What to do
For the entries that follow, count the lines containing the string "moved" and write only the number.
..............................
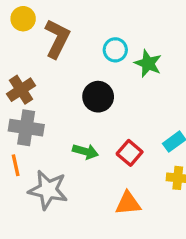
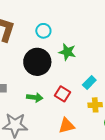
green star: (148, 63) -> (67, 52), moved
black circle: (98, 97) -> (37, 62), size x1.4

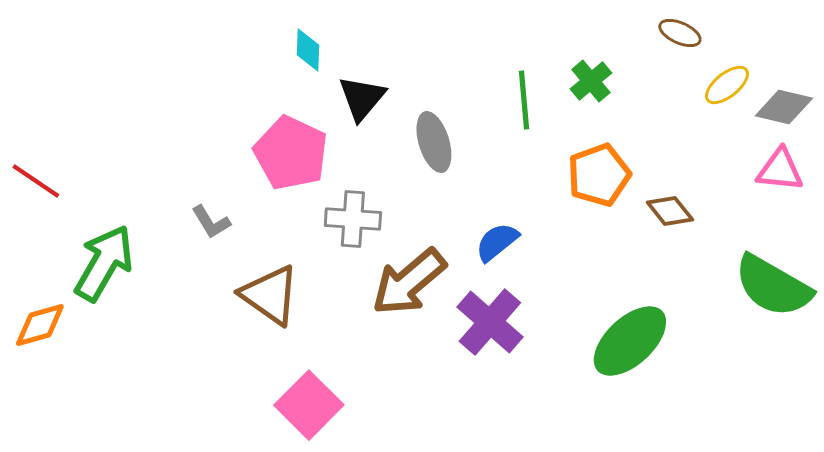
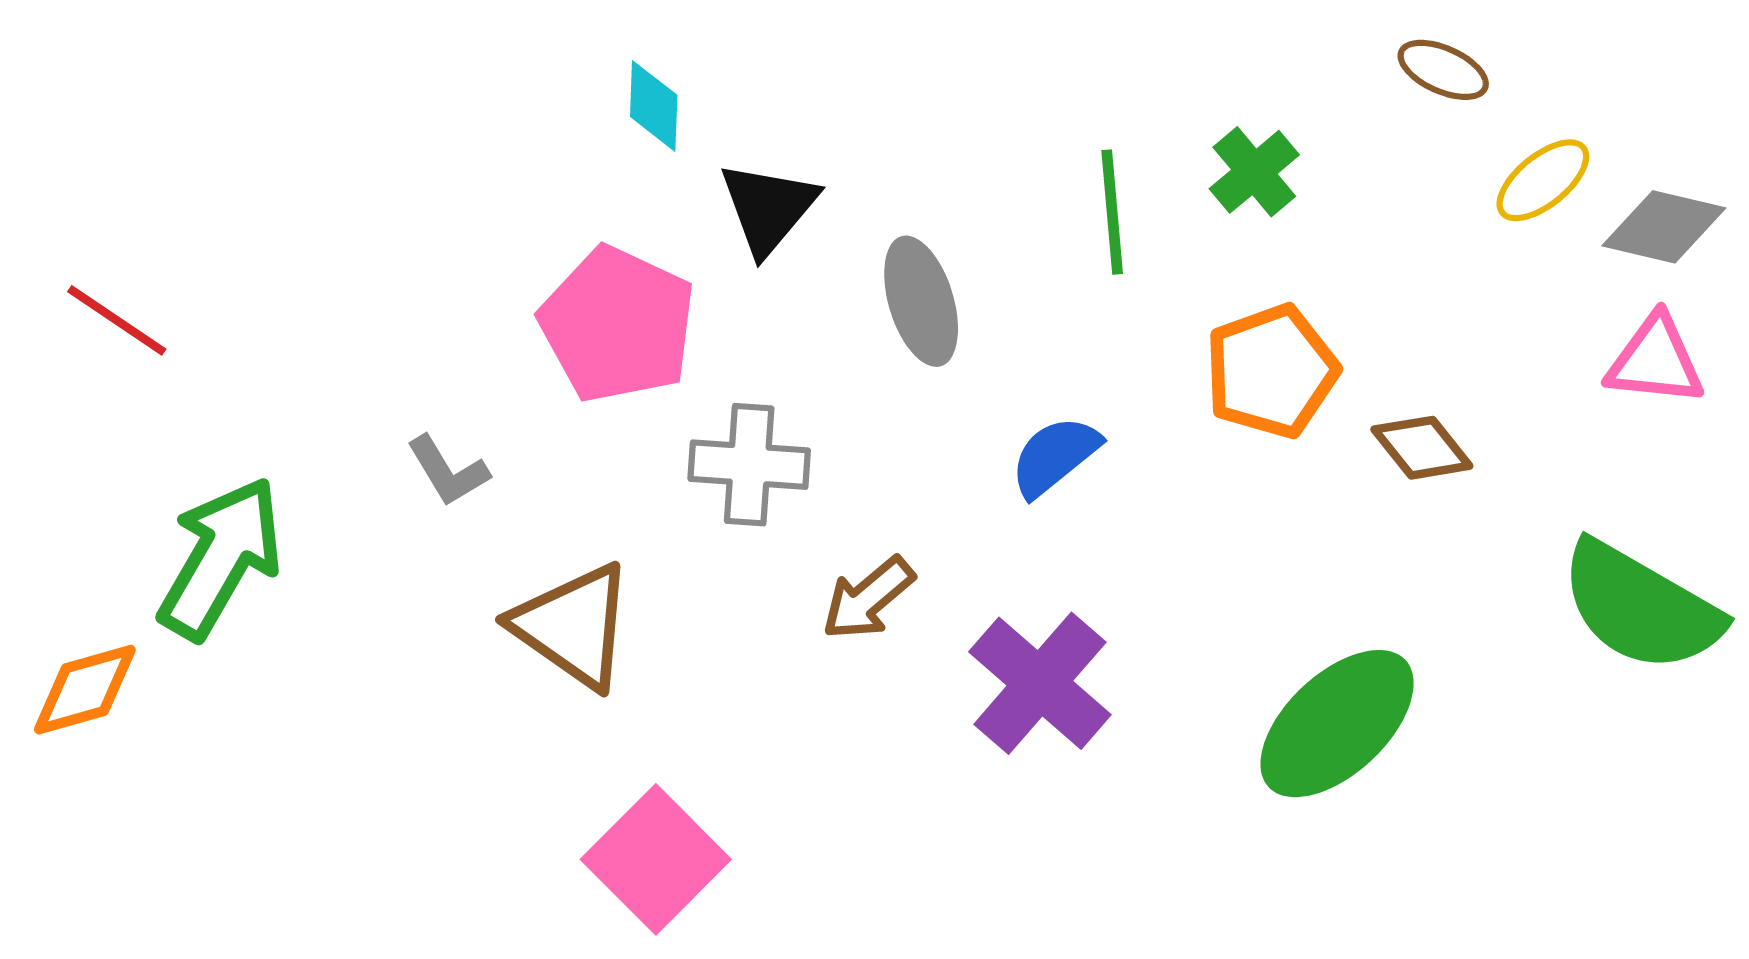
red line: (36, 181) -> (117, 320), moved
blue semicircle: (497, 242) -> (1055, 456), moved
brown arrow: (409, 282) -> (868, 598), size x0.6

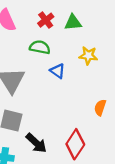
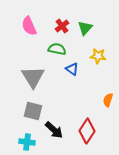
green triangle: (73, 22) -> (85, 28), turned -42

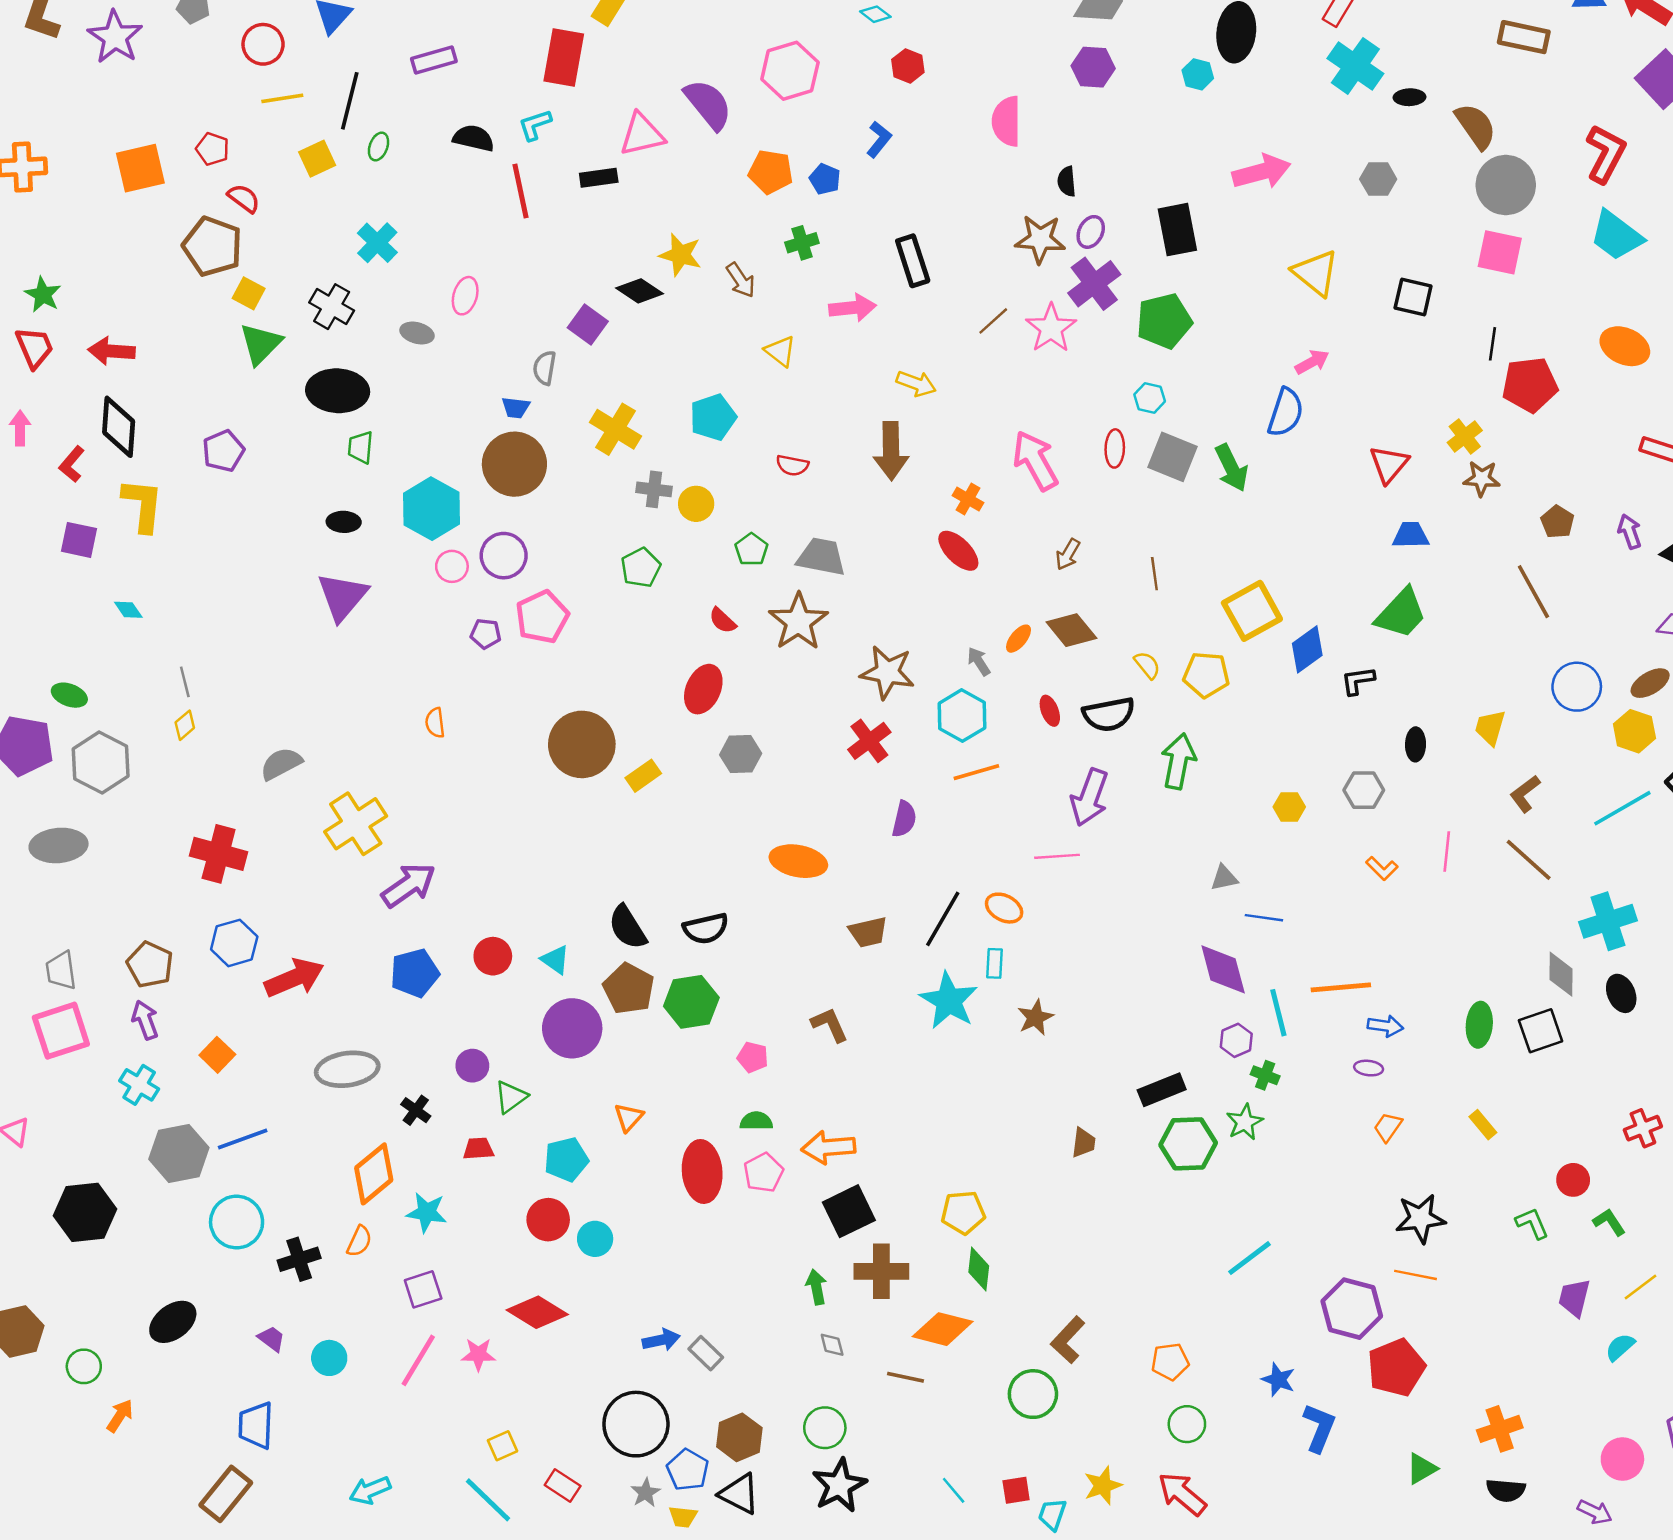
..............................
Result of this task
3